▶ Aim of the task
Examine the entries below, count the lines holding the string "RELAY", and respond with the number only.

▶ Image comparison data
=-=-=-=-=

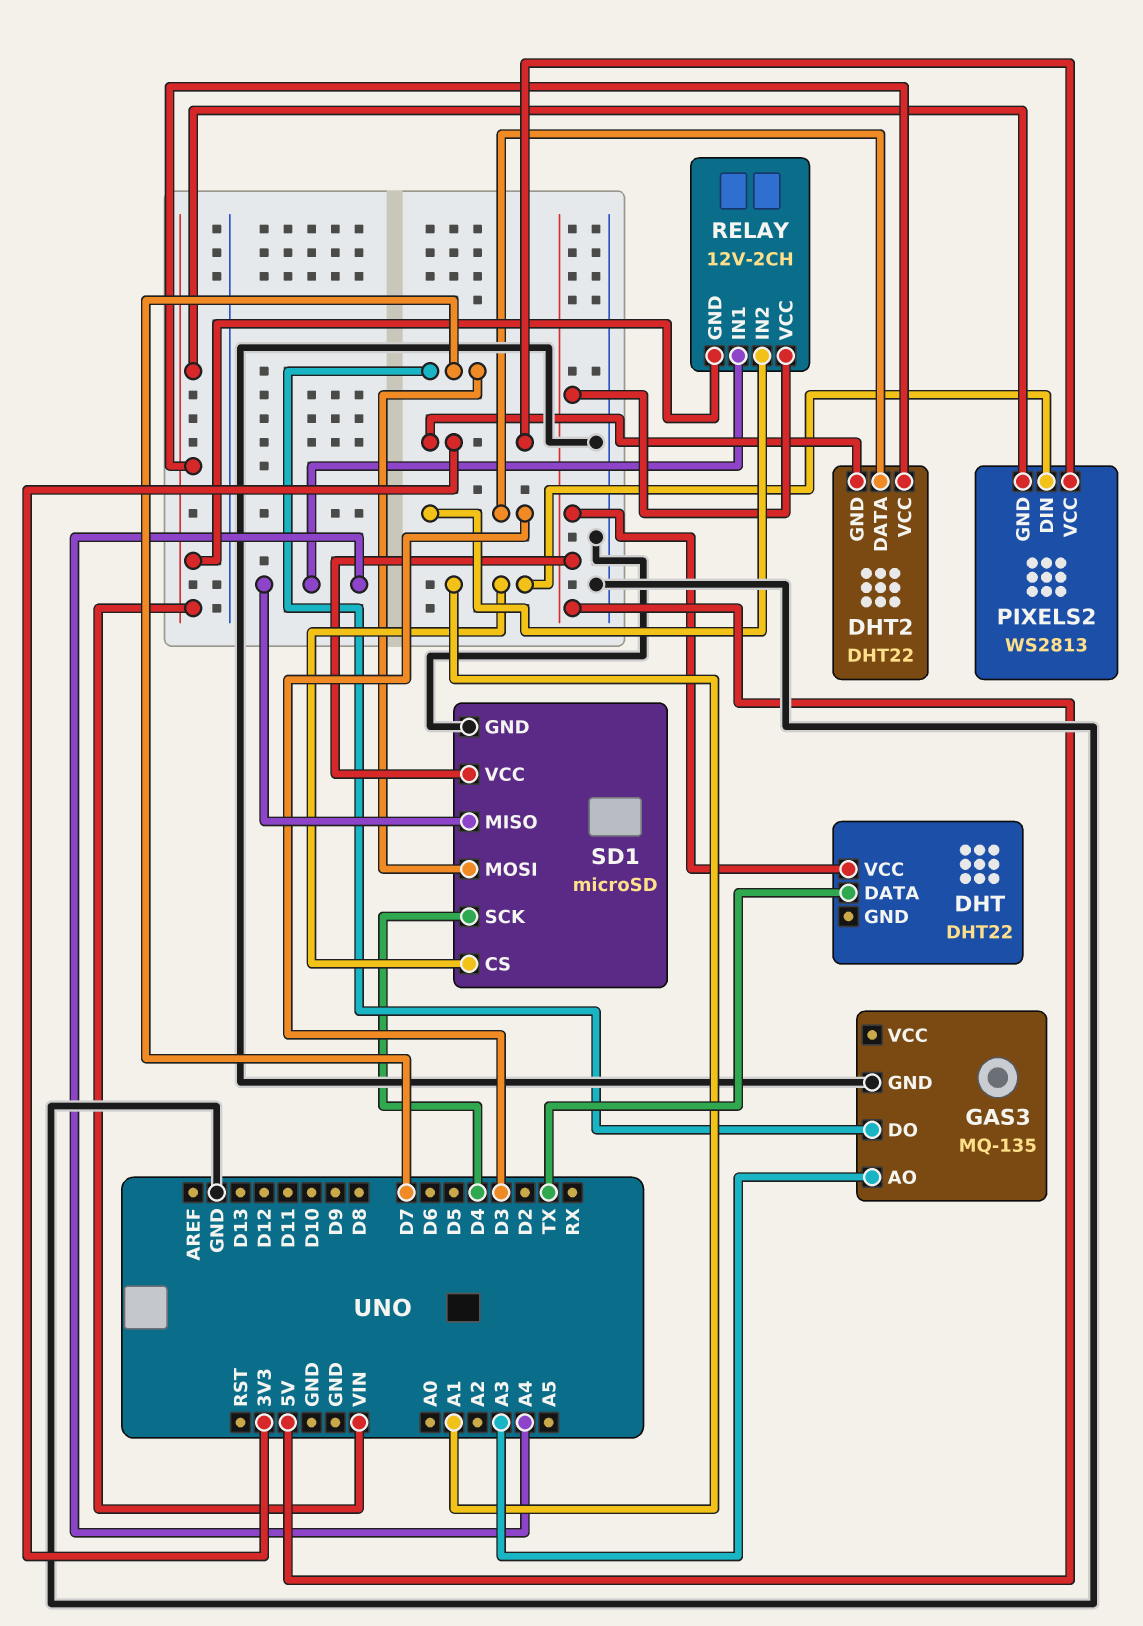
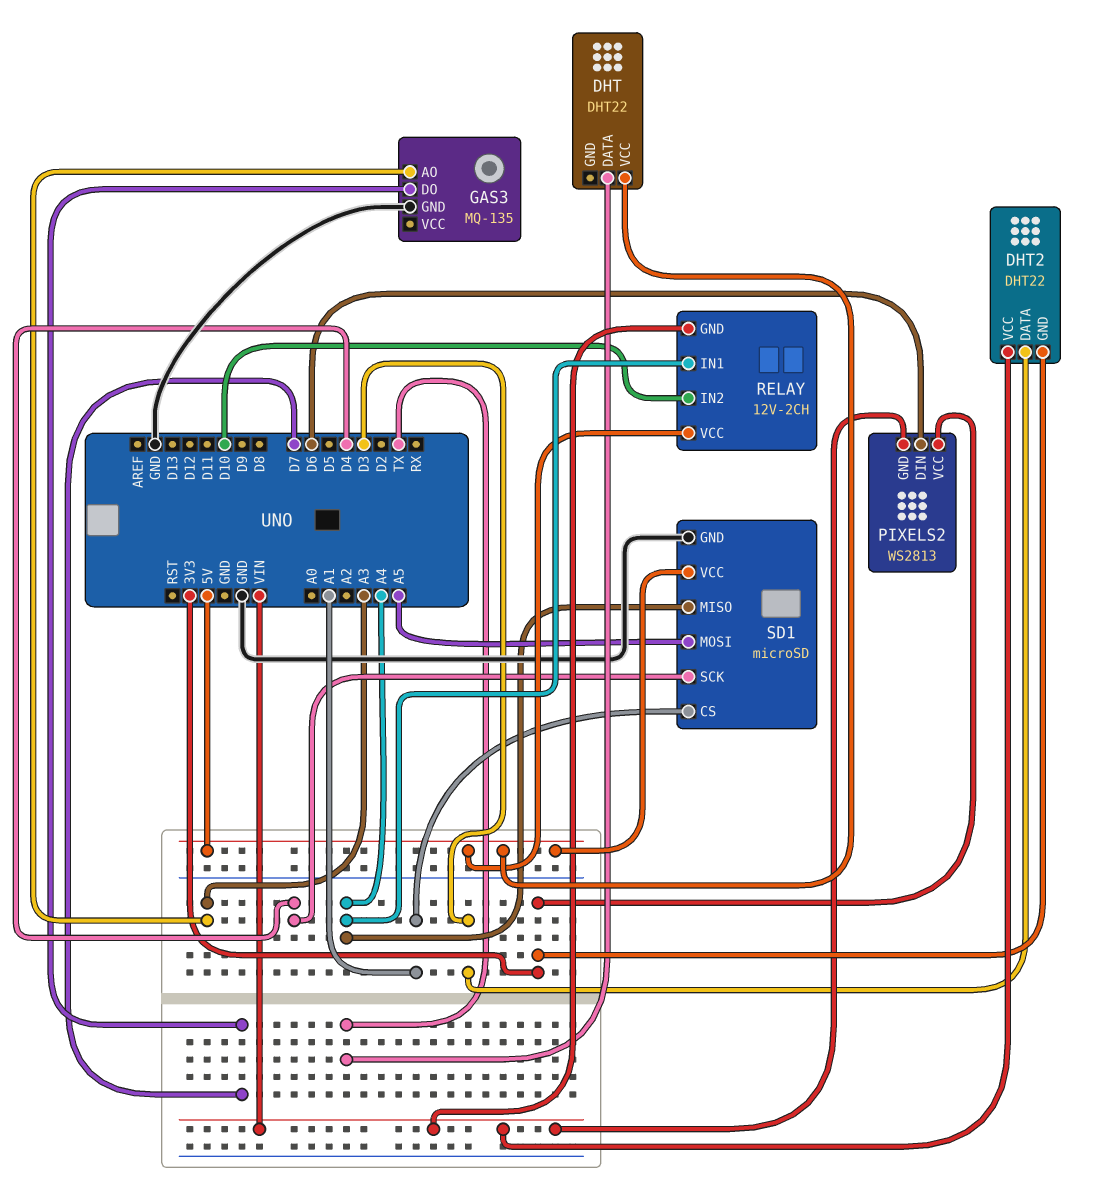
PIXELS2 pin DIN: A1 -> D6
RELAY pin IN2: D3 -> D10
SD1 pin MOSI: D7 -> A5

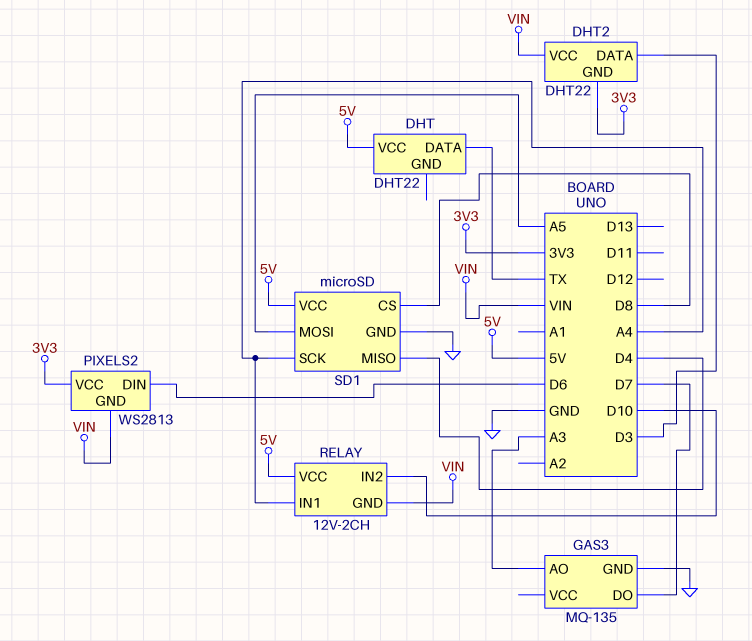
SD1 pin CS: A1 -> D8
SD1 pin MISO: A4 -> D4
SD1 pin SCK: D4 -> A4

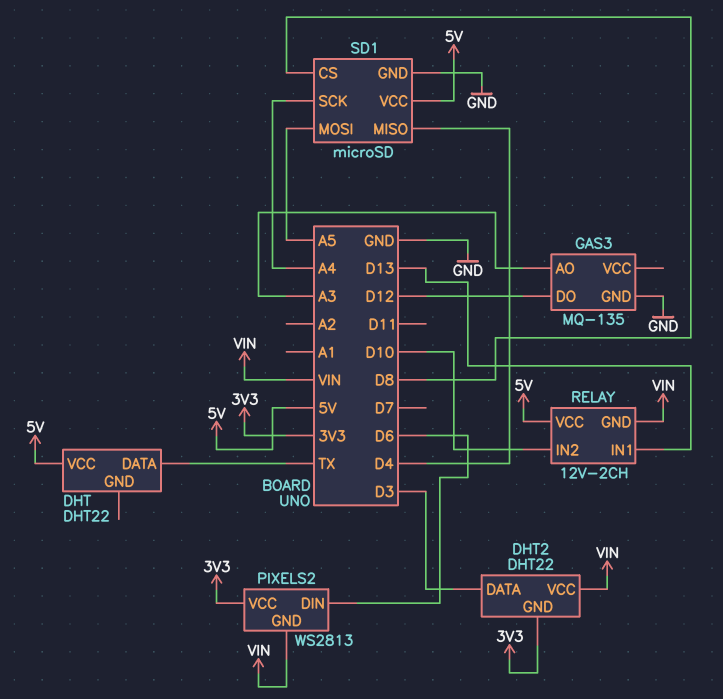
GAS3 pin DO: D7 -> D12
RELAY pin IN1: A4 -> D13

=-=-=-=-=

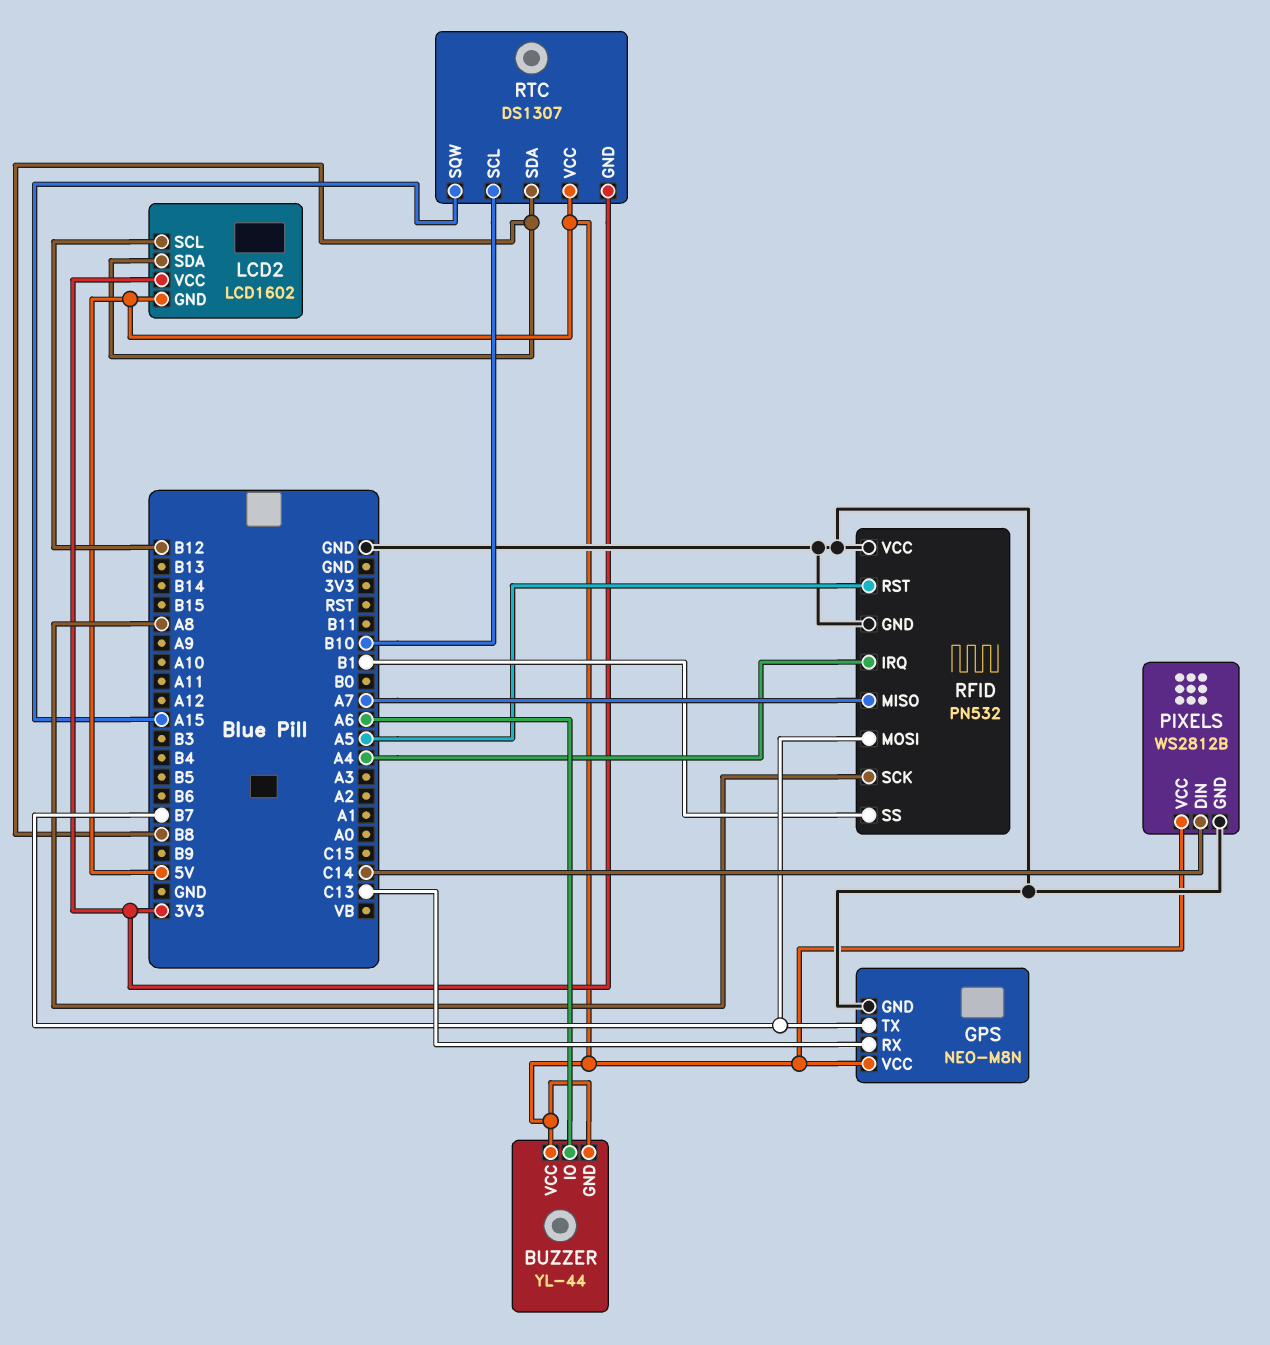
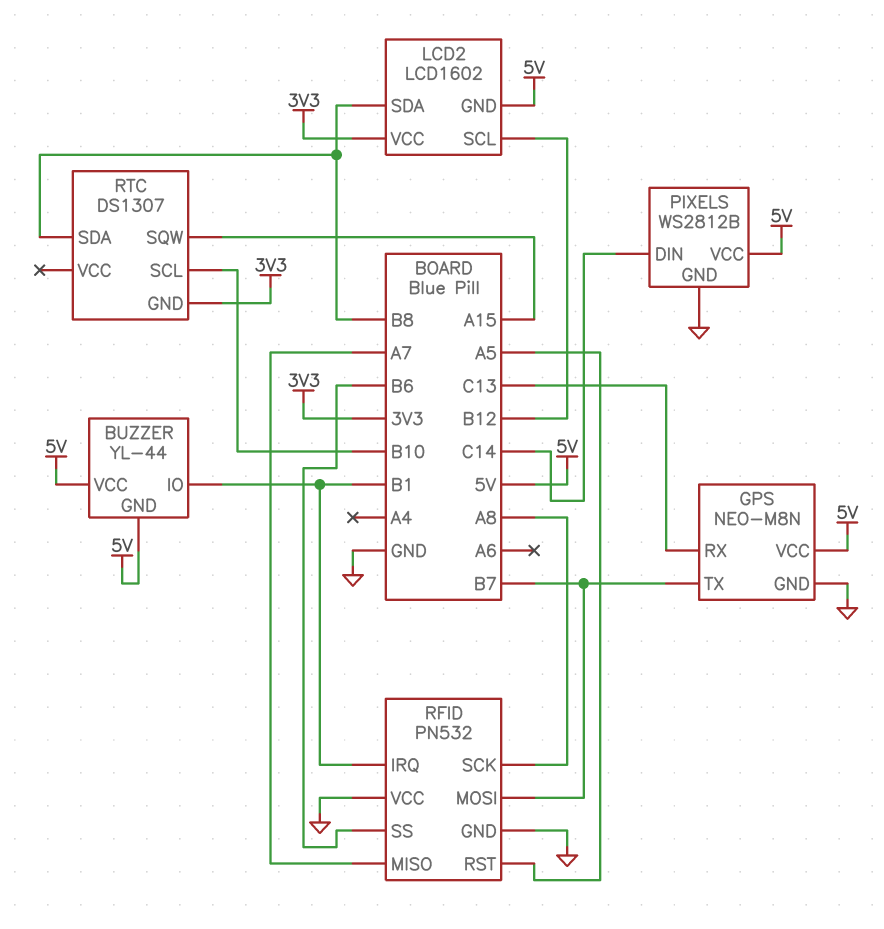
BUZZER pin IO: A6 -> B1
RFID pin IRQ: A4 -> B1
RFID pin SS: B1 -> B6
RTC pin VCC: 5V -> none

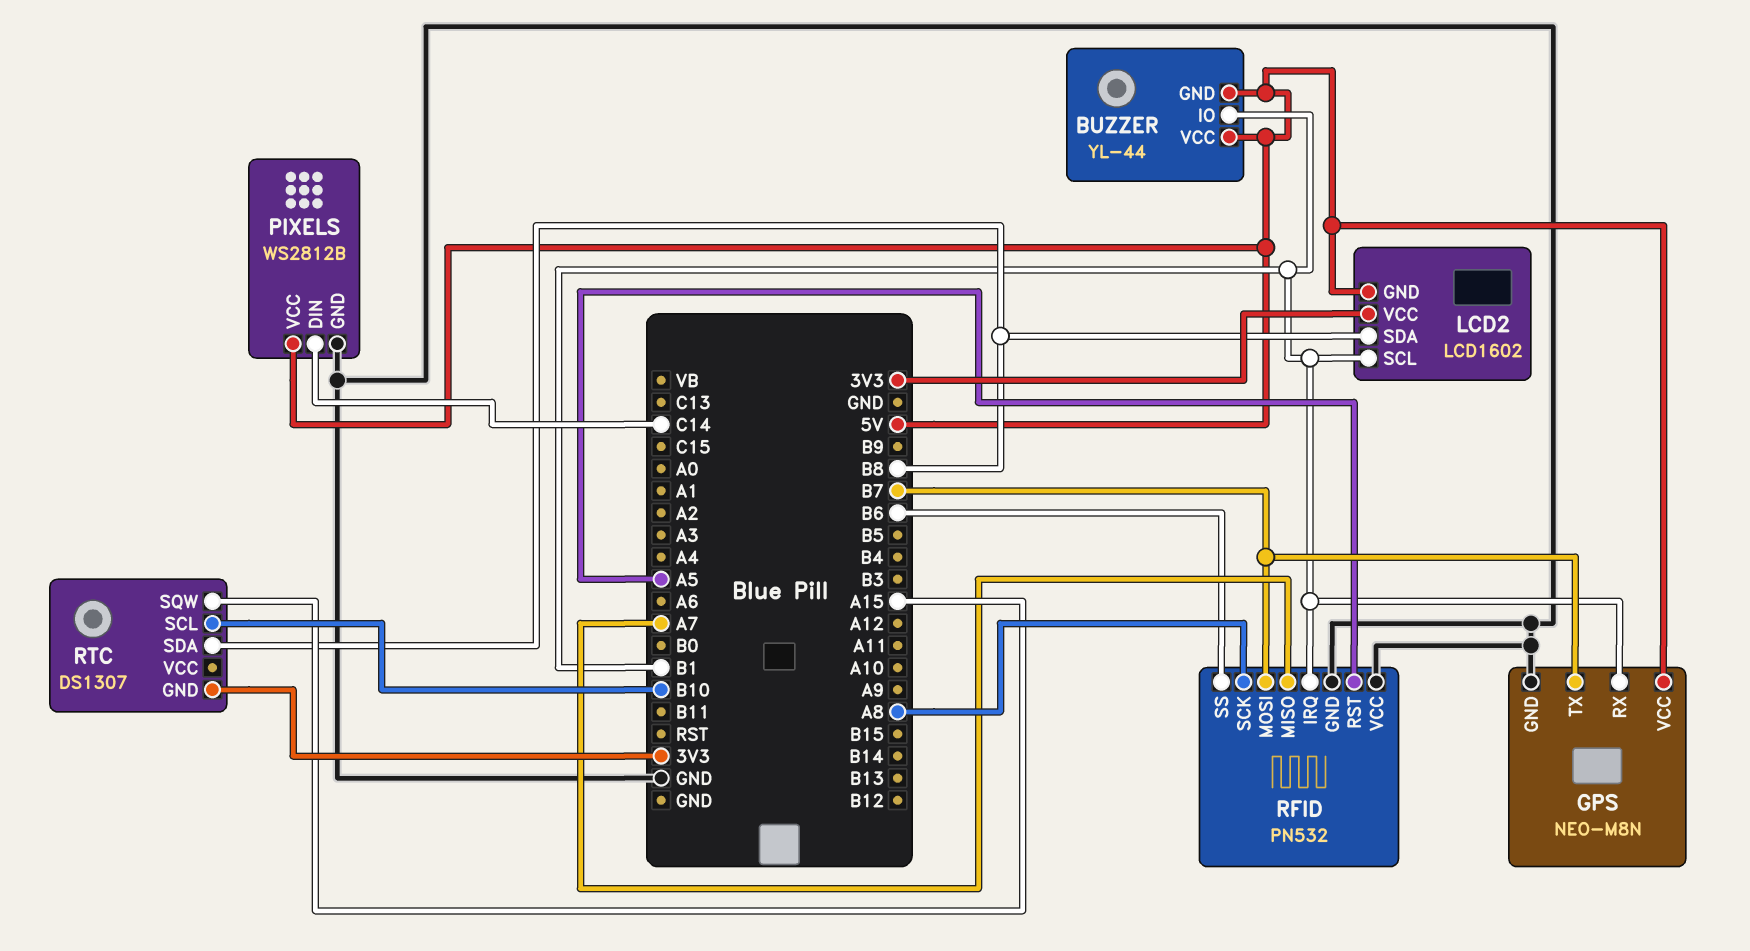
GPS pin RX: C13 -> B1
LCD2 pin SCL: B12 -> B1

=-=-=-=-=

▶ Answer space
2